- [ABOUT THIS TASK]:
Nothing but the pictures may be dropped; the rest of the listing is to be written out exactly.

- [SOURCE RECORDS]:

※ ※ ※

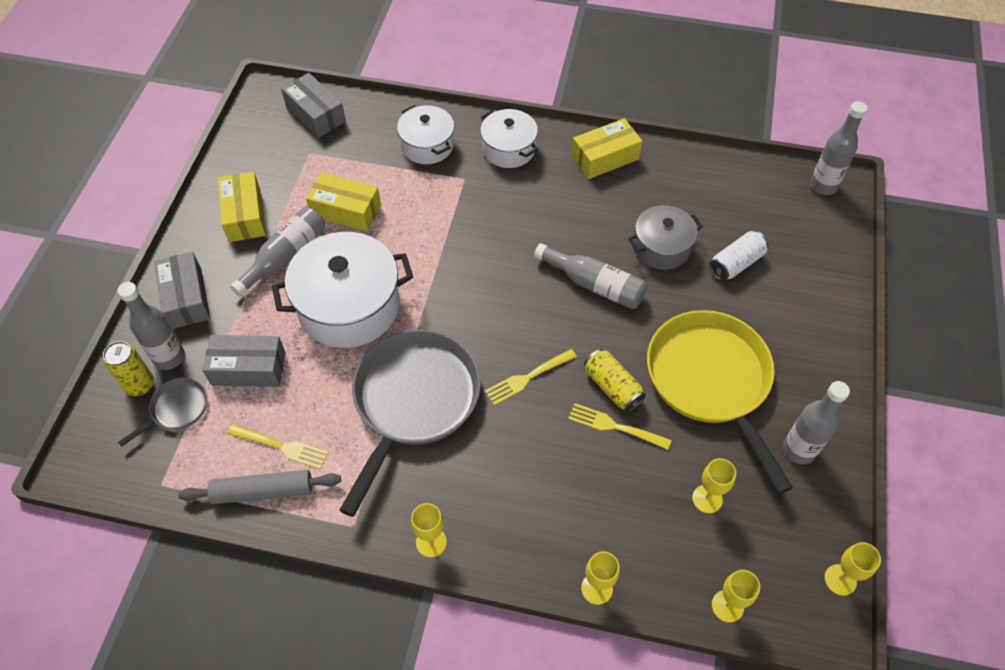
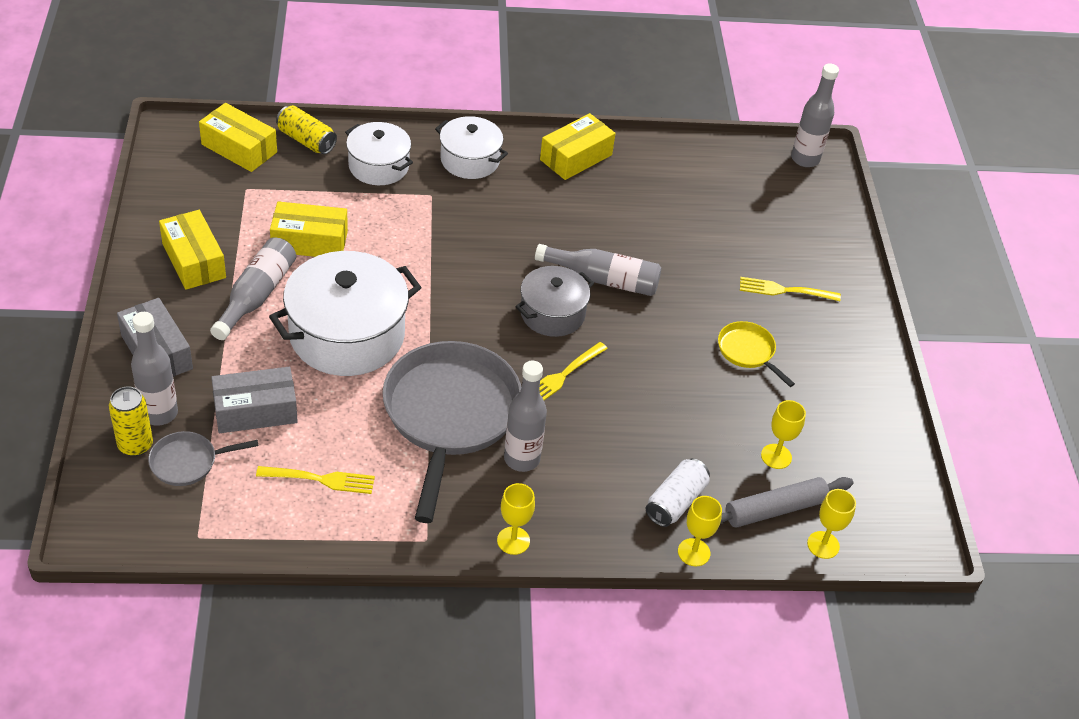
camera: 20 degrees left, 10 degrees down
(177, 409) = (188, 462): grey pan -> grey pan turned 135 degrees counterclockwise
(263, 491) = (316, 524): grey rolling pin -> grey rolling pin (775, 509)
(315, 114) = (239, 148): grey box -> yellow box
(612, 387) = (652, 371): yellow can -> yellow can (306, 140)
(615, 426) = (667, 406): yellow fork -> yellow fork (785, 290)
(661, 247) = (661, 236): grey pot -> grey pot (552, 314)
(711, 381) = (748, 352): yellow pan -> yellow pan, size x0.45
(736, 263) = (740, 241): white can -> white can (675, 502)
(799, 450) = (850, 400): grey bottle -> grey bottle (521, 459)
(840, 579) = (920, 504): yellow goblet -> none

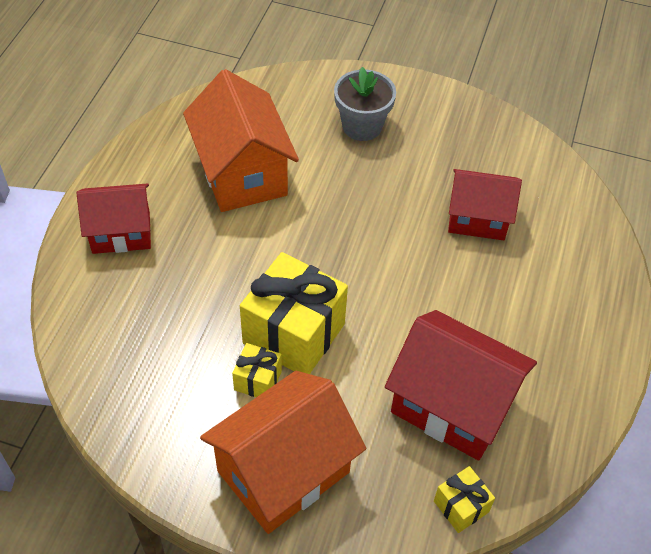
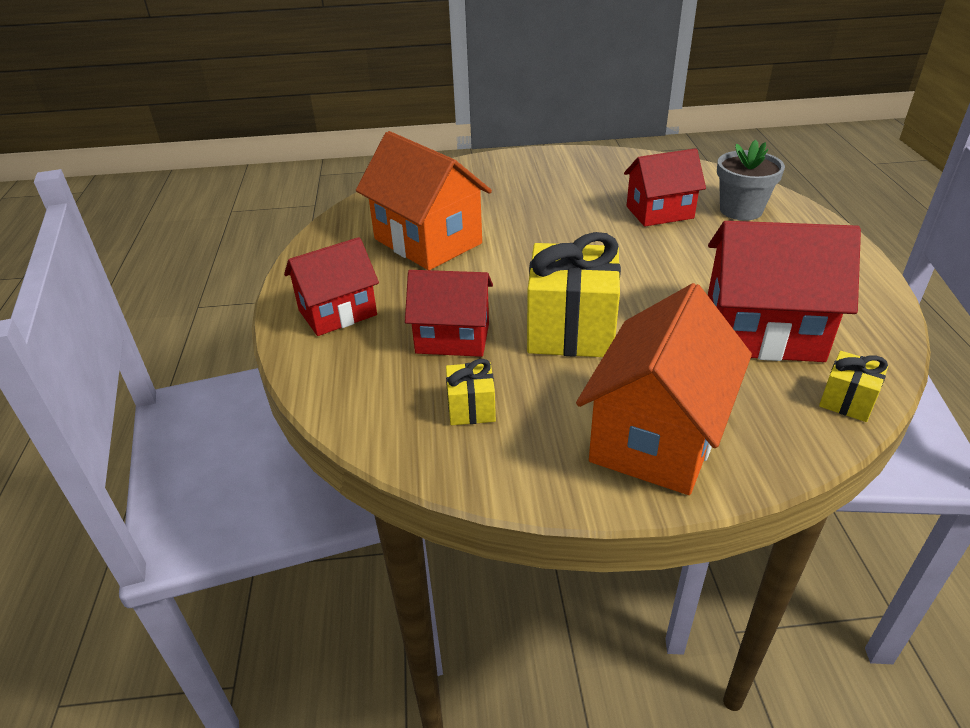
camera: 20 degrees left, 15 degrees down
(194, 301) = (452, 338): none -> red house
(258, 380) = (566, 375): yellow gift -> yellow gift (471, 408)
(362, 126) = (510, 187): grey flower pot -> grey flower pot (741, 210)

※ ※ ※

- [TASK RESULT]:
camera: 20 degrees left, 10 degrees down
(177, 409) = (188, 462): grey pan -> grey pan turned 135 degrees counterclockwise
(263, 491) = (316, 524): grey rolling pin -> grey rolling pin (775, 509)
(315, 114) = (239, 148): grey box -> yellow box
(612, 387) = (652, 371): yellow can -> yellow can (306, 140)
(615, 426) = (667, 406): yellow fork -> yellow fork (785, 290)
(661, 247) = (661, 236): grey pot -> grey pot (552, 314)
(711, 381) = (748, 352): yellow pan -> yellow pan, size x0.45
(736, 263) = (740, 241): white can -> white can (675, 502)
(799, 450) = (850, 400): grey bottle -> grey bottle (521, 459)
(840, 579) = (920, 504): yellow goblet -> none

camera: 20 degrees left, 15 degrees down
(194, 301) = (452, 338): none -> red house
(258, 380) = (566, 375): yellow gift -> yellow gift (471, 408)
(362, 126) = (510, 187): grey flower pot -> grey flower pot (741, 210)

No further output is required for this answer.